→ WHAT YOU WILL DO: In the entries below, find the line with "pink watering can: 1 -> 0" and transcribe it and every line after it exactly, through the last line, without pictures.

→ MATERIAL SHOWN:
----

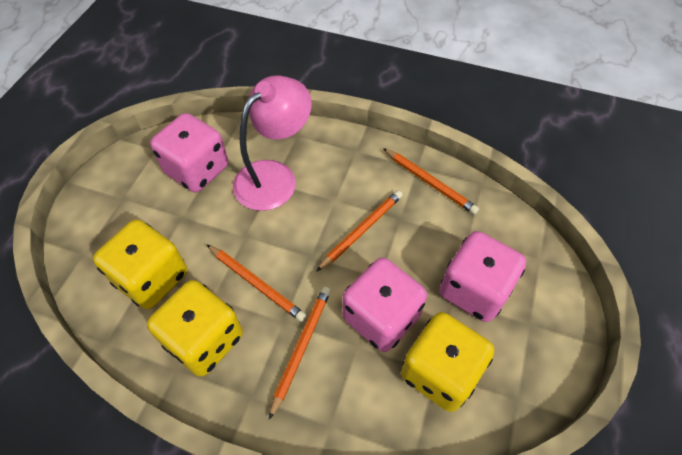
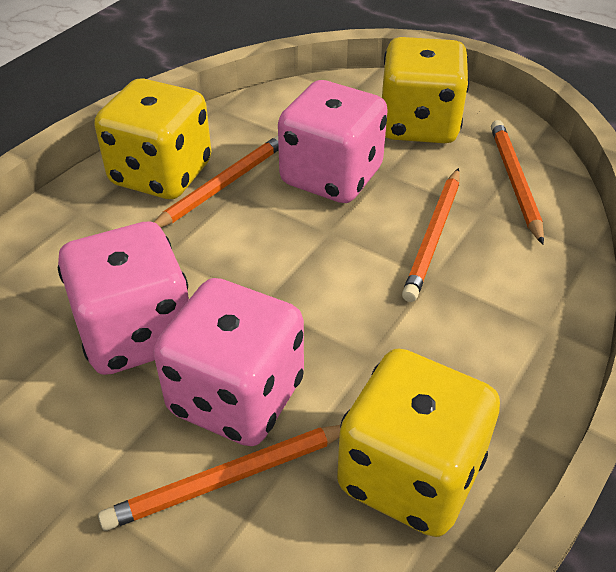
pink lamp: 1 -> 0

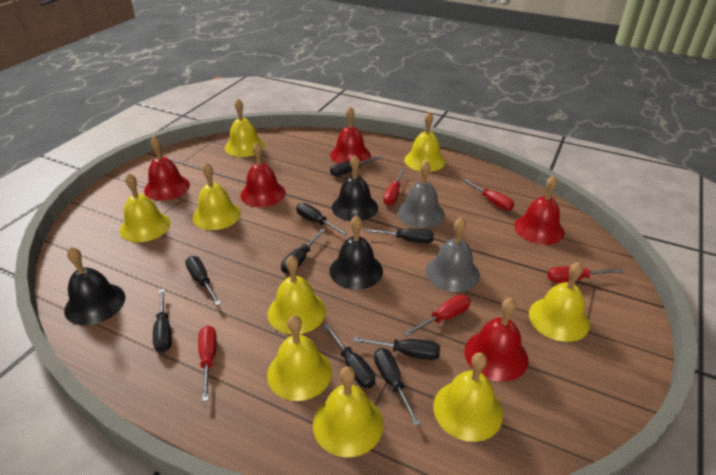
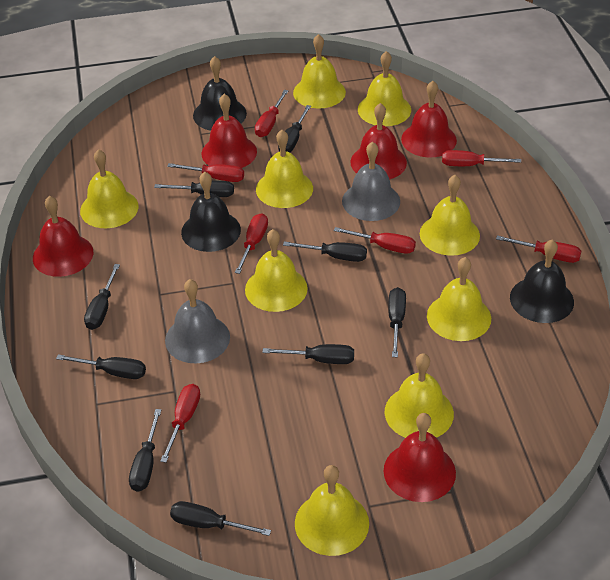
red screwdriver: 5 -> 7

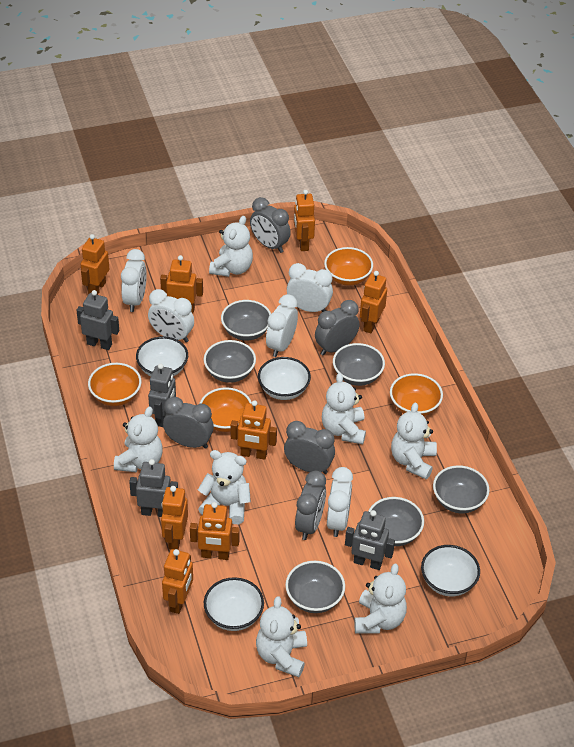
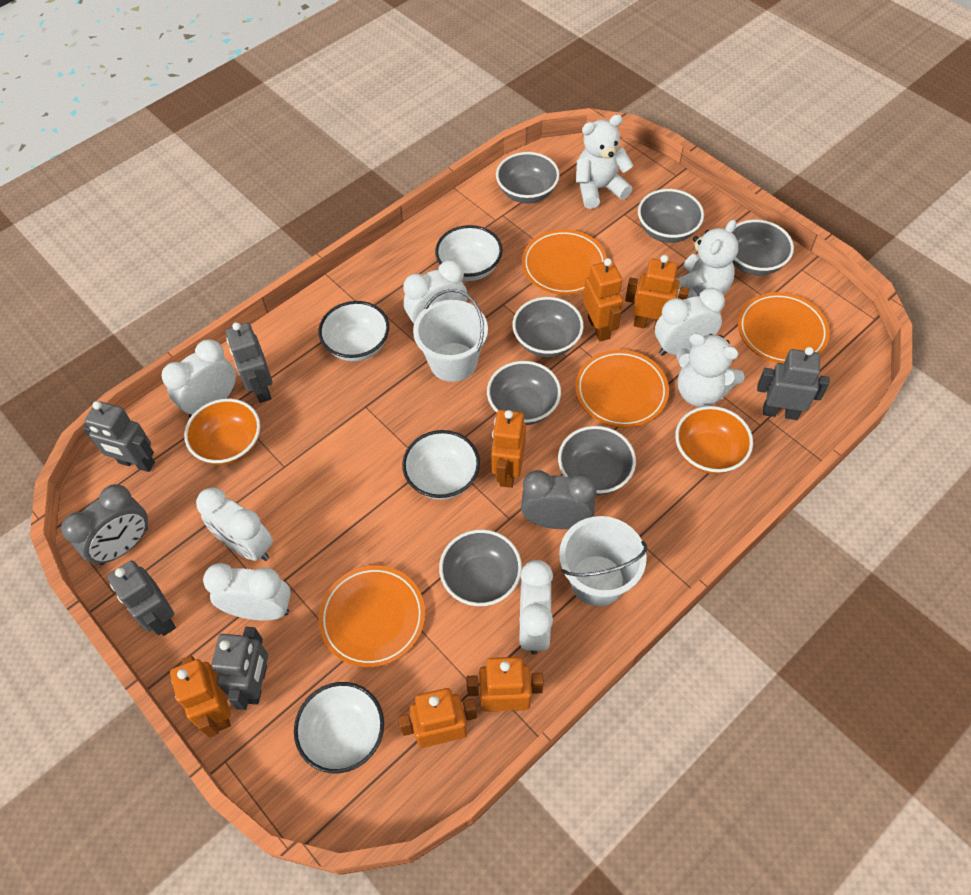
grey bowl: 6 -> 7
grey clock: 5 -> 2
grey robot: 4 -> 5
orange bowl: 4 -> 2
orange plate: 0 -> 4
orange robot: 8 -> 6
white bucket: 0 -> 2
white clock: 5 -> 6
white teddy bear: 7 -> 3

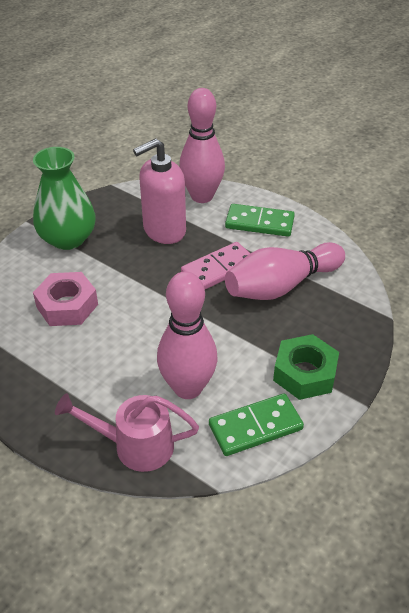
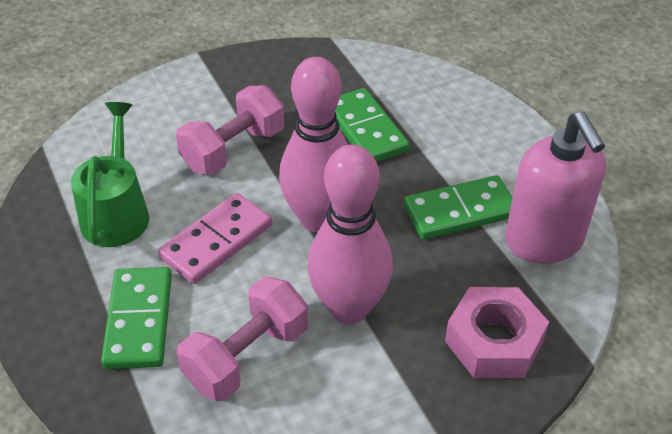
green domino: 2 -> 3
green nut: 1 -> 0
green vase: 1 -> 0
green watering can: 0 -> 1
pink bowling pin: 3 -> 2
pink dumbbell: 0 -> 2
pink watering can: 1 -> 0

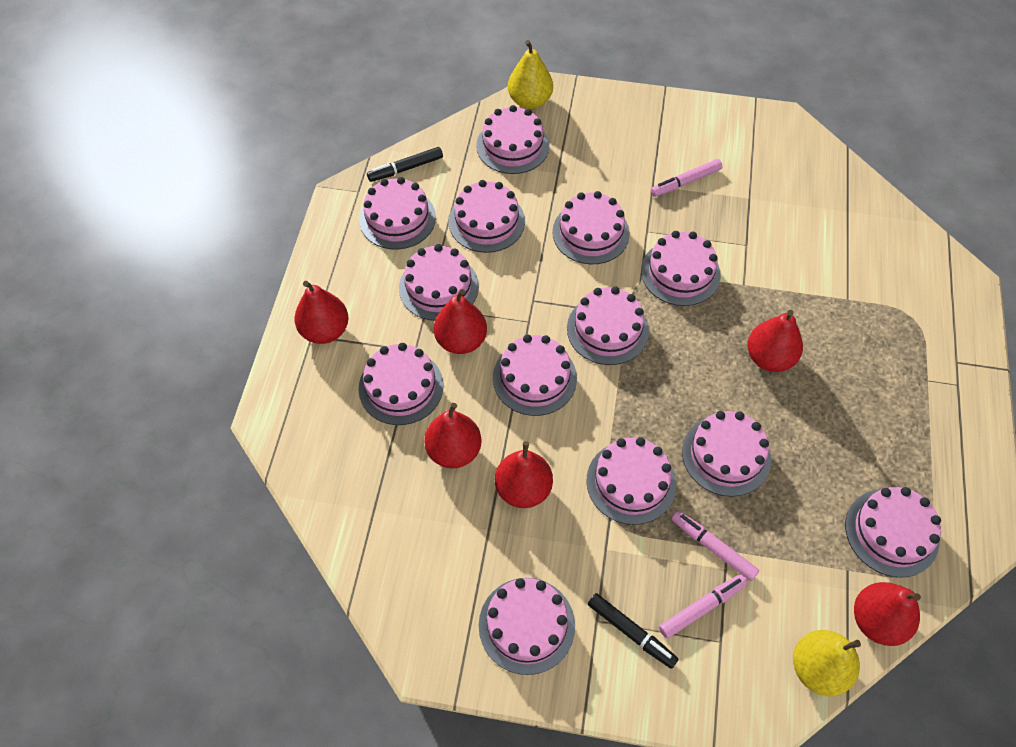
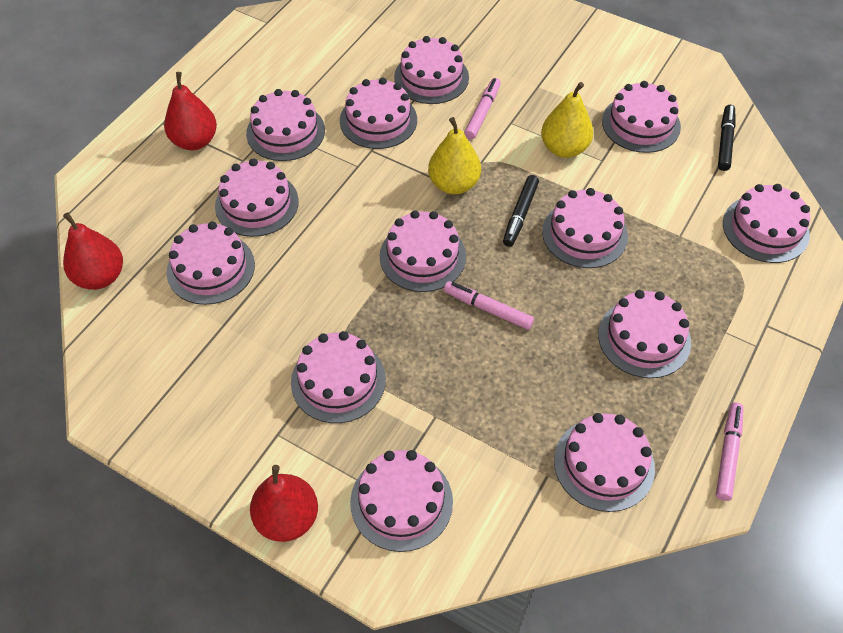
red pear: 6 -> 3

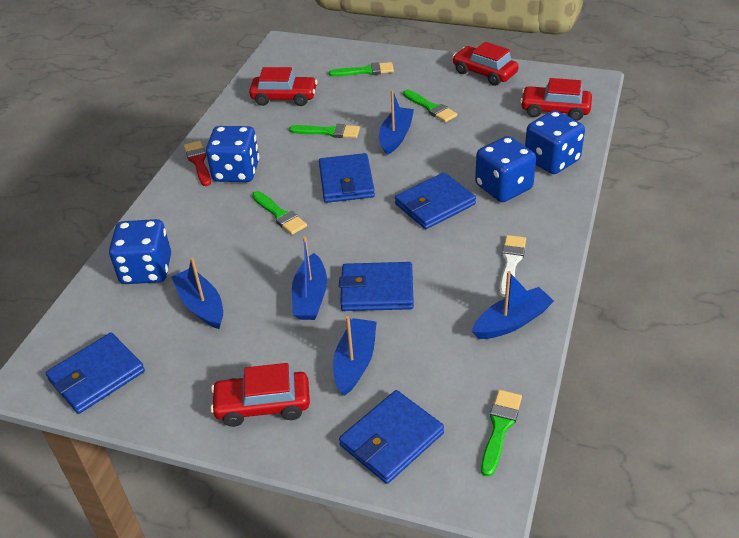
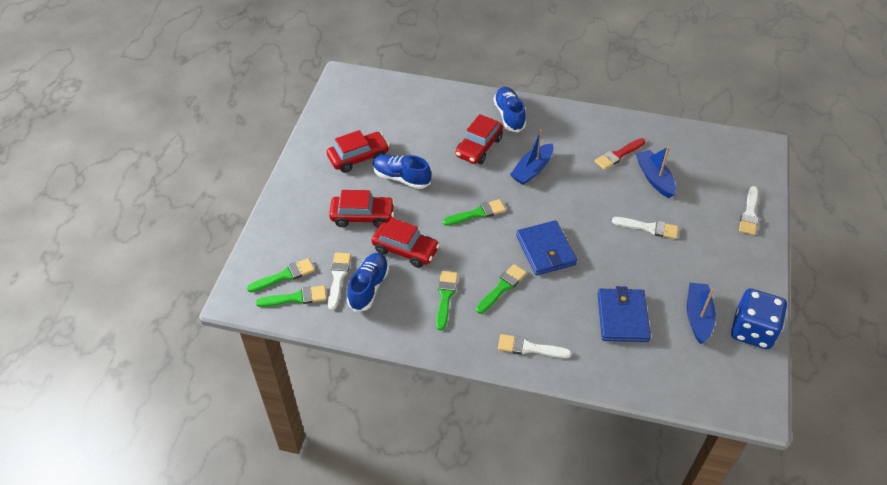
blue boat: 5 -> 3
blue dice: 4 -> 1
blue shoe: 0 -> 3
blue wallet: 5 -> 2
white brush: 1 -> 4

----

→ RESULT BELOW:
pink watering can: 1 -> 0

red pear: 6 -> 3

blue boat: 5 -> 3
blue dice: 4 -> 1
blue shoe: 0 -> 3
blue wallet: 5 -> 2
white brush: 1 -> 4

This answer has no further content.